━━━ Given information ━━━
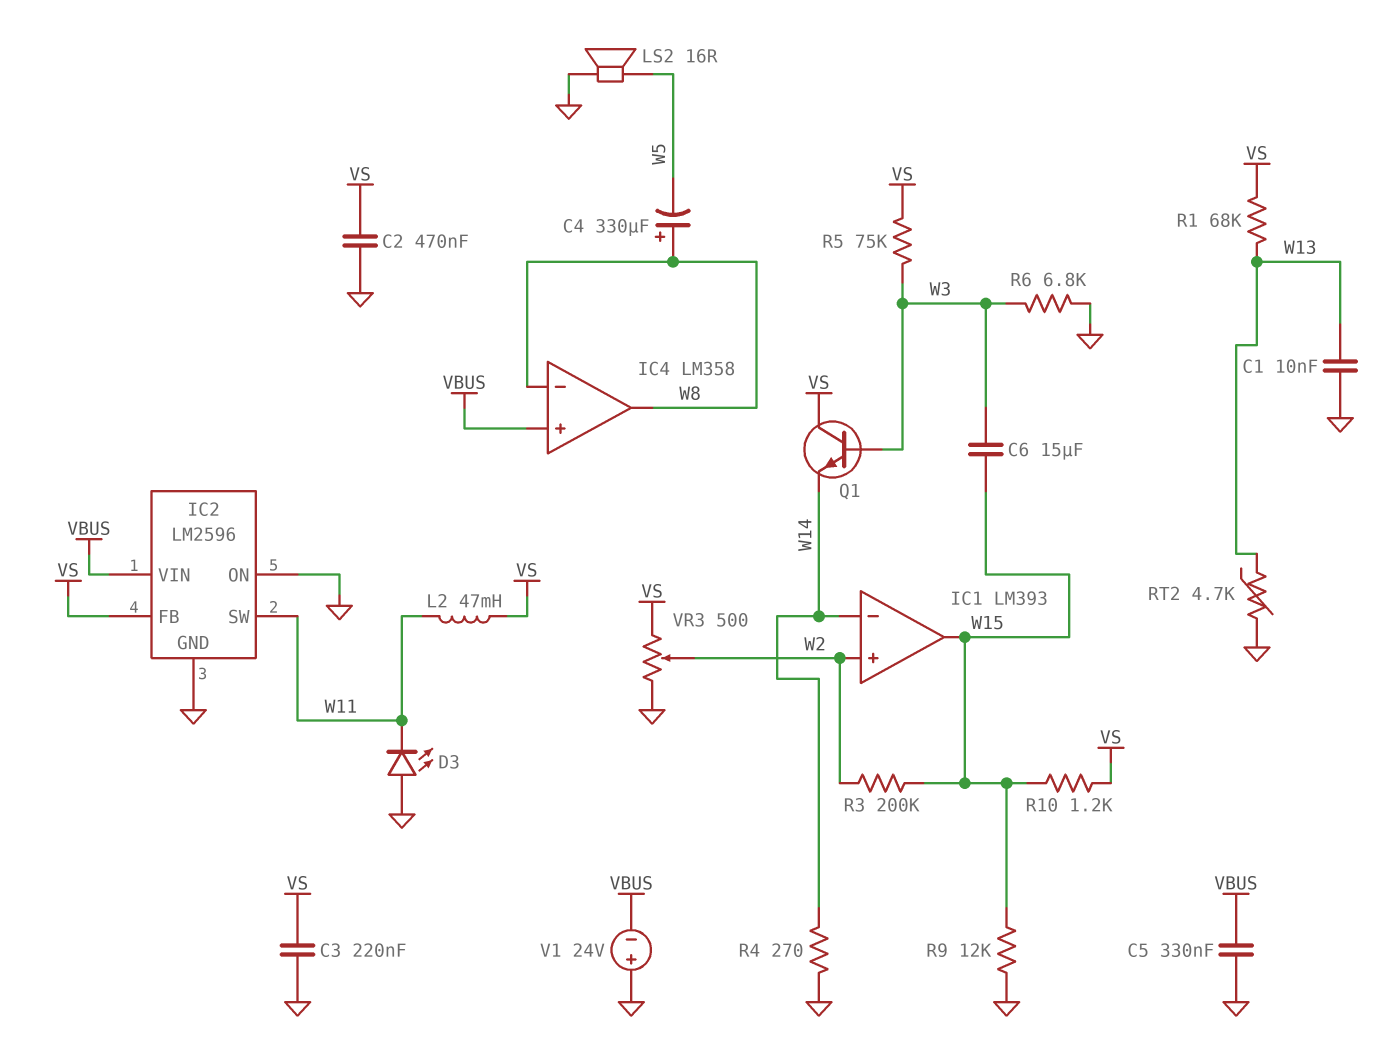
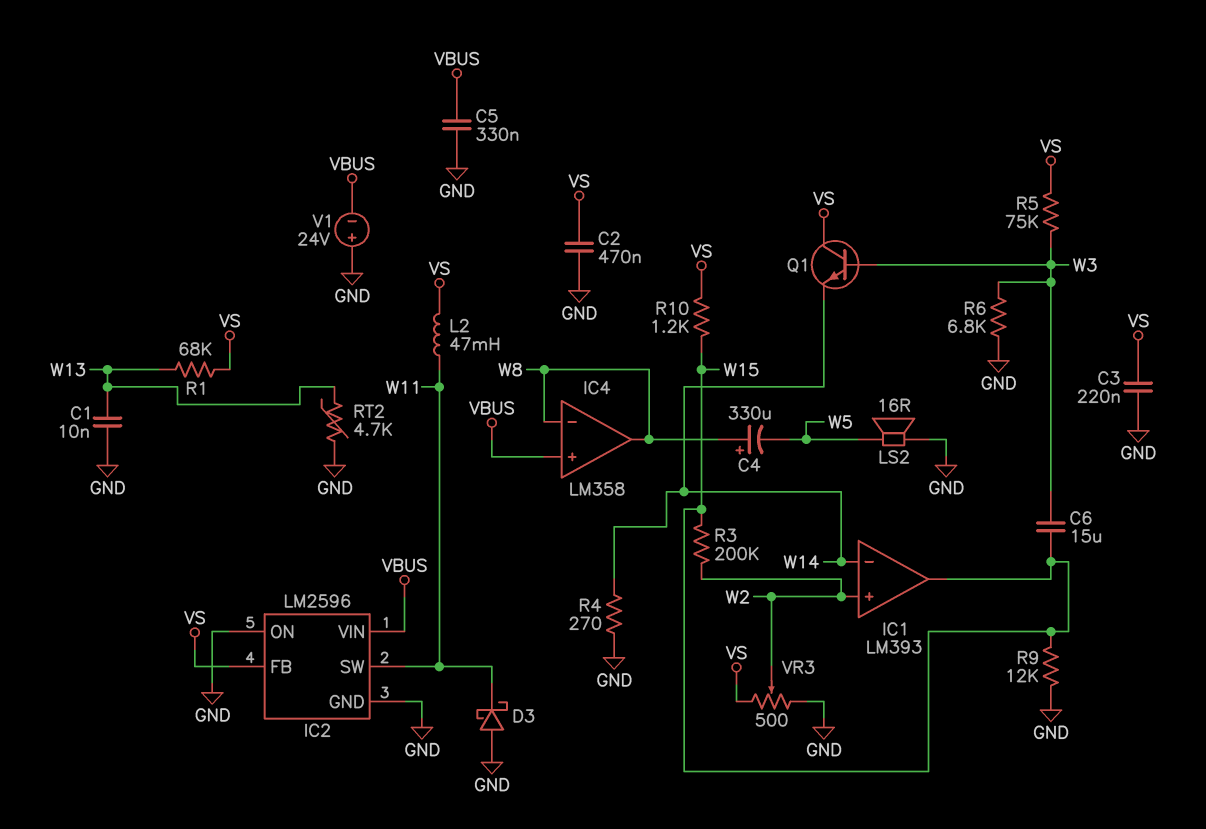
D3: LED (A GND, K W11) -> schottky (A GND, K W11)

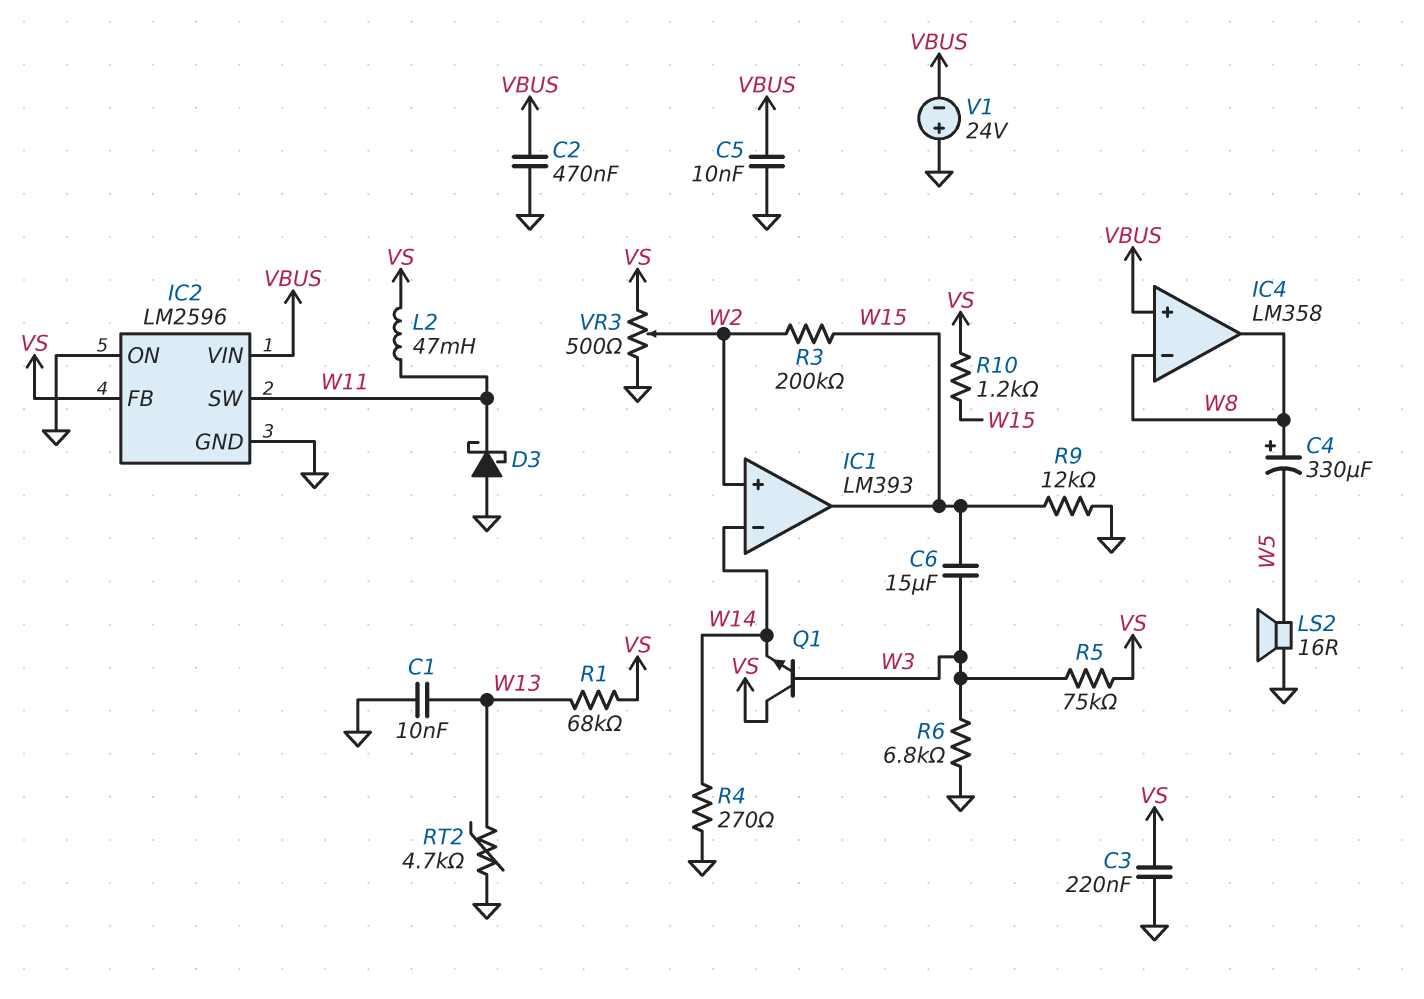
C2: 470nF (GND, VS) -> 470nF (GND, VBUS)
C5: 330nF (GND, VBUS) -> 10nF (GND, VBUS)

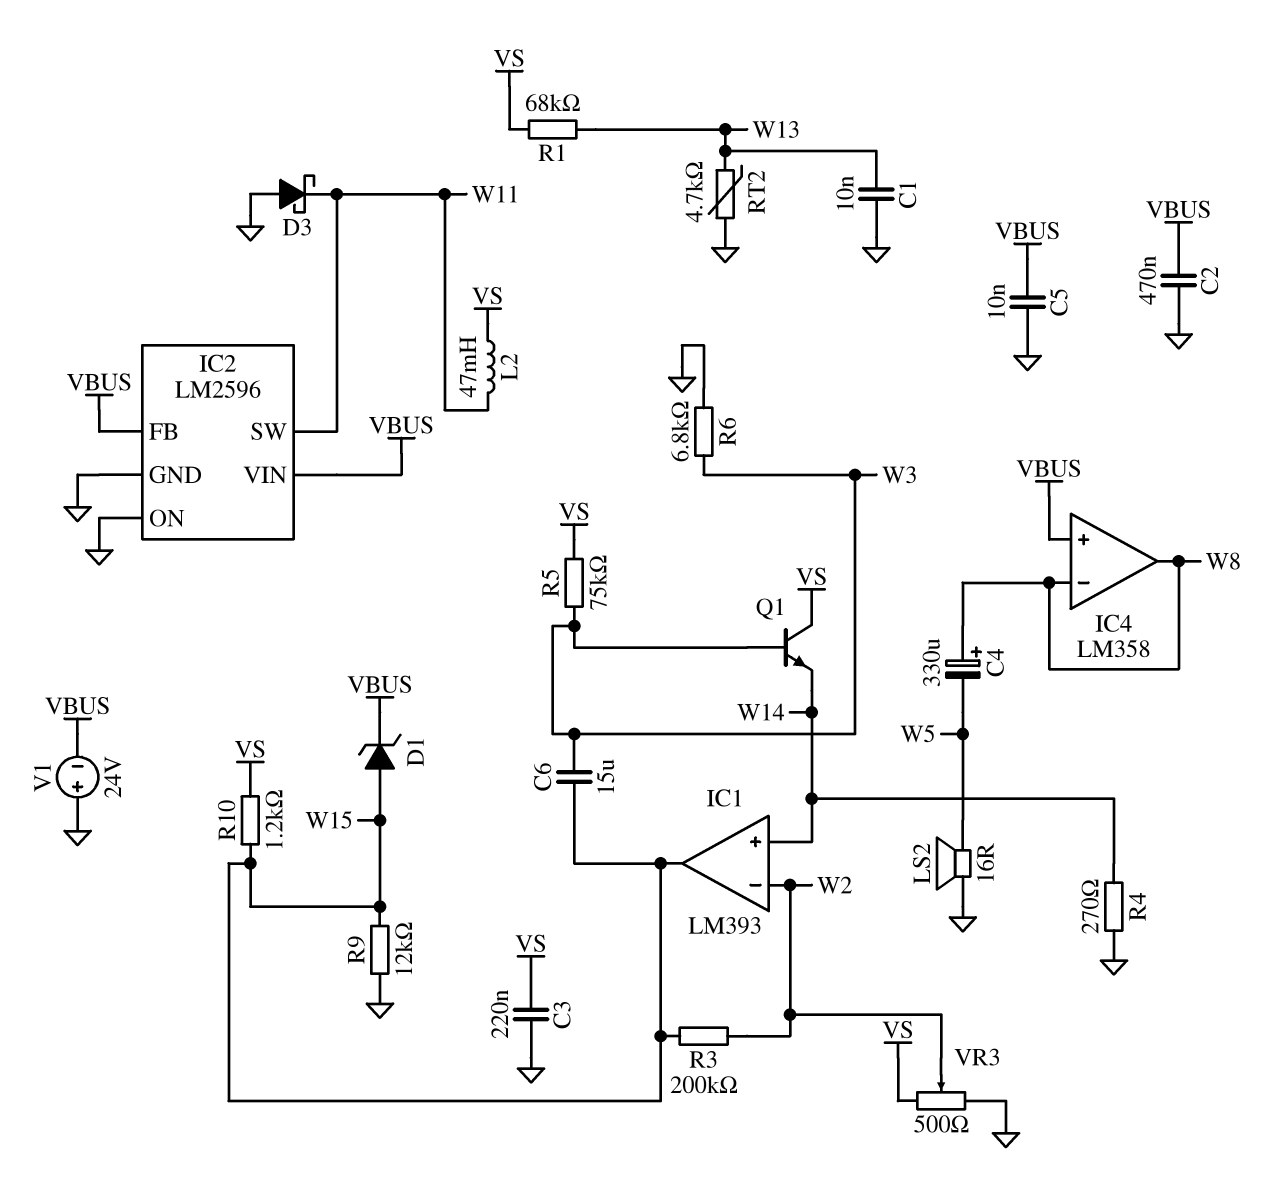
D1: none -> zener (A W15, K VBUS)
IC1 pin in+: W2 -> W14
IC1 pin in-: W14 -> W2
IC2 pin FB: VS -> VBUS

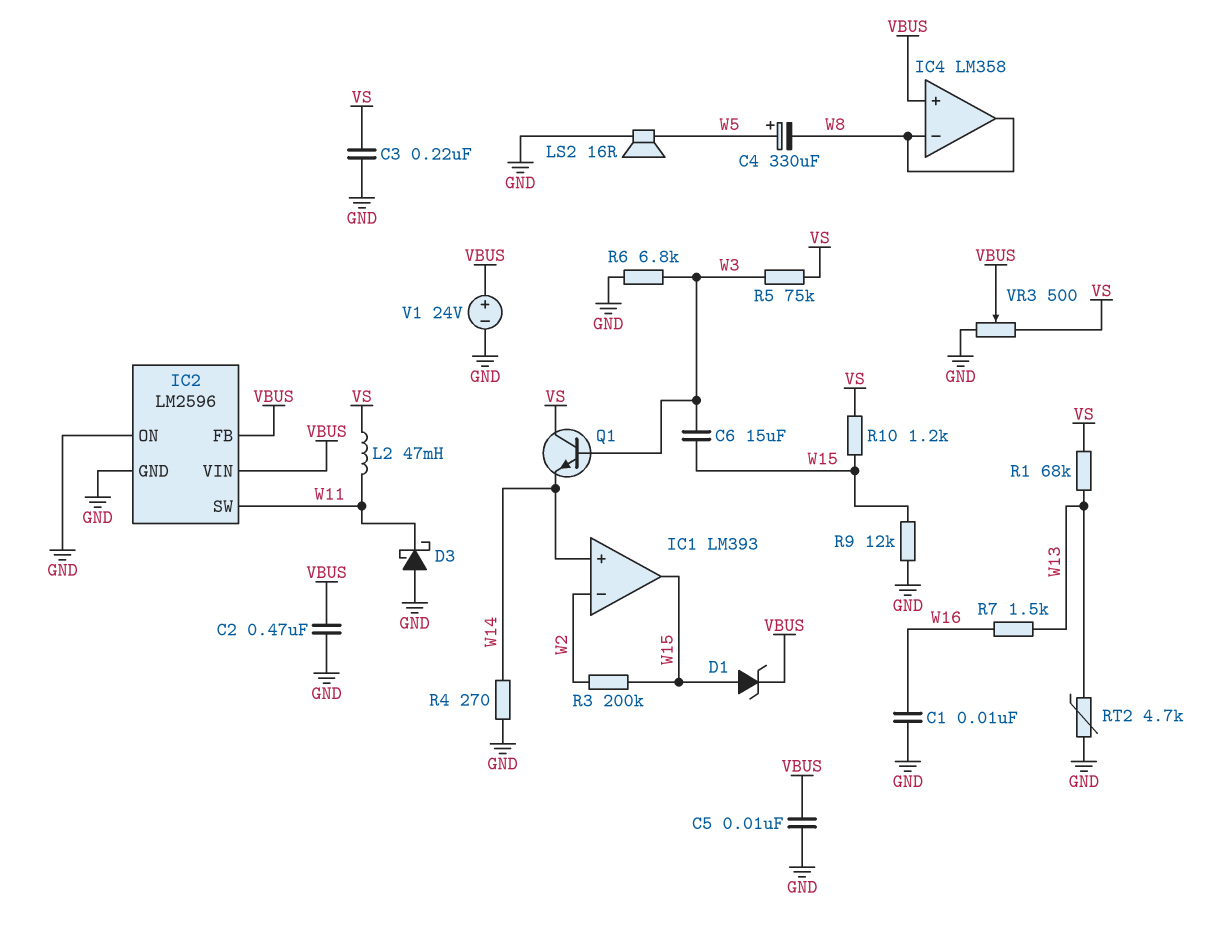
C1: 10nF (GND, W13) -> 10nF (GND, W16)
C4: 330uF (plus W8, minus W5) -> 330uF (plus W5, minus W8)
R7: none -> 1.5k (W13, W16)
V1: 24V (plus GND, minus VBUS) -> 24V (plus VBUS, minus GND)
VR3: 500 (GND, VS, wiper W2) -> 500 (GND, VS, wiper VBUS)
━━━
- [Exercise description]: Every record, word for word, should be given back without its pictures.

- [Finished task]:
D3: LED (A GND, K W11) -> schottky (A GND, K W11)

C2: 470nF (GND, VS) -> 470nF (GND, VBUS)
C5: 330nF (GND, VBUS) -> 10nF (GND, VBUS)

D1: none -> zener (A W15, K VBUS)
IC1 pin in+: W2 -> W14
IC1 pin in-: W14 -> W2
IC2 pin FB: VS -> VBUS

C1: 10nF (GND, W13) -> 10nF (GND, W16)
C4: 330uF (plus W8, minus W5) -> 330uF (plus W5, minus W8)
R7: none -> 1.5k (W13, W16)
V1: 24V (plus GND, minus VBUS) -> 24V (plus VBUS, minus GND)
VR3: 500 (GND, VS, wiper W2) -> 500 (GND, VS, wiper VBUS)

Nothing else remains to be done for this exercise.